### EXERCISE PROMPT:
Tally every line of the listing where the string "vase" is found, and state the total alone.

### DATA PROVIDED:
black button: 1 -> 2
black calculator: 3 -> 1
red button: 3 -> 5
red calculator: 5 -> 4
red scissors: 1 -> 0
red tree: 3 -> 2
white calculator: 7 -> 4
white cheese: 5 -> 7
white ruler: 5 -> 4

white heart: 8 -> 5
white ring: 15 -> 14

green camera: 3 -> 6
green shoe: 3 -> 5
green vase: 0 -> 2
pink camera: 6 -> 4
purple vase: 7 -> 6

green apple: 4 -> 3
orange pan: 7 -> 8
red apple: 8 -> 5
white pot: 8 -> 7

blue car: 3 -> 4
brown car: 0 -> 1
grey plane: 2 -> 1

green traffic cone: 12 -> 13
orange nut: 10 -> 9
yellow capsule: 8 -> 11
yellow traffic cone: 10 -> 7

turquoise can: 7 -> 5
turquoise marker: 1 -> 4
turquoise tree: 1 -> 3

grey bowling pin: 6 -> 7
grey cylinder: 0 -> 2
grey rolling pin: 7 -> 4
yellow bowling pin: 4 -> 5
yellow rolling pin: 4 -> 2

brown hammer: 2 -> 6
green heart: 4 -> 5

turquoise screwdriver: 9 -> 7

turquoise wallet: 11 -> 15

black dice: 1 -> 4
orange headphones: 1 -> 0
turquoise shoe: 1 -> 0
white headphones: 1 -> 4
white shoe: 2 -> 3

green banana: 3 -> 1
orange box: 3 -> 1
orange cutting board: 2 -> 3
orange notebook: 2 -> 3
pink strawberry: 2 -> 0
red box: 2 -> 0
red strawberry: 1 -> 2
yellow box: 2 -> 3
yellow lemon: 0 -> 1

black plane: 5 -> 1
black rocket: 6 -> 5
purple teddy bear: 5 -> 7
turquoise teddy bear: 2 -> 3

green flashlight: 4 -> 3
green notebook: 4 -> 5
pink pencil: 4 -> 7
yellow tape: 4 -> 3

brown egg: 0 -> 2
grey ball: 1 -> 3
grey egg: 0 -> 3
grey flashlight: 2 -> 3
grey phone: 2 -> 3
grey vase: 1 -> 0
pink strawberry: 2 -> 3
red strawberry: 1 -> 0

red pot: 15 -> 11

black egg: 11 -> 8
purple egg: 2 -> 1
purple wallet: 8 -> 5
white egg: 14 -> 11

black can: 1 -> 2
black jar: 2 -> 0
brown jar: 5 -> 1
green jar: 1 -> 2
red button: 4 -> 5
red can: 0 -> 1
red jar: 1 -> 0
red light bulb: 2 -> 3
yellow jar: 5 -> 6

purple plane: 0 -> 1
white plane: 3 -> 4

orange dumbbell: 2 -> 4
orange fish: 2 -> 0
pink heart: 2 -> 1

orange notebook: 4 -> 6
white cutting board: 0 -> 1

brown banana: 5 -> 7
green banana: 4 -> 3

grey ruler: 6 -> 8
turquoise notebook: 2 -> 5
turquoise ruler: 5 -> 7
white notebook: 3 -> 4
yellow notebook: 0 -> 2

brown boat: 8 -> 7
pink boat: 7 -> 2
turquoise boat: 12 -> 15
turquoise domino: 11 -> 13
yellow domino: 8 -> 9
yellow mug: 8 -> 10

### FINISHED EXERCISE:
3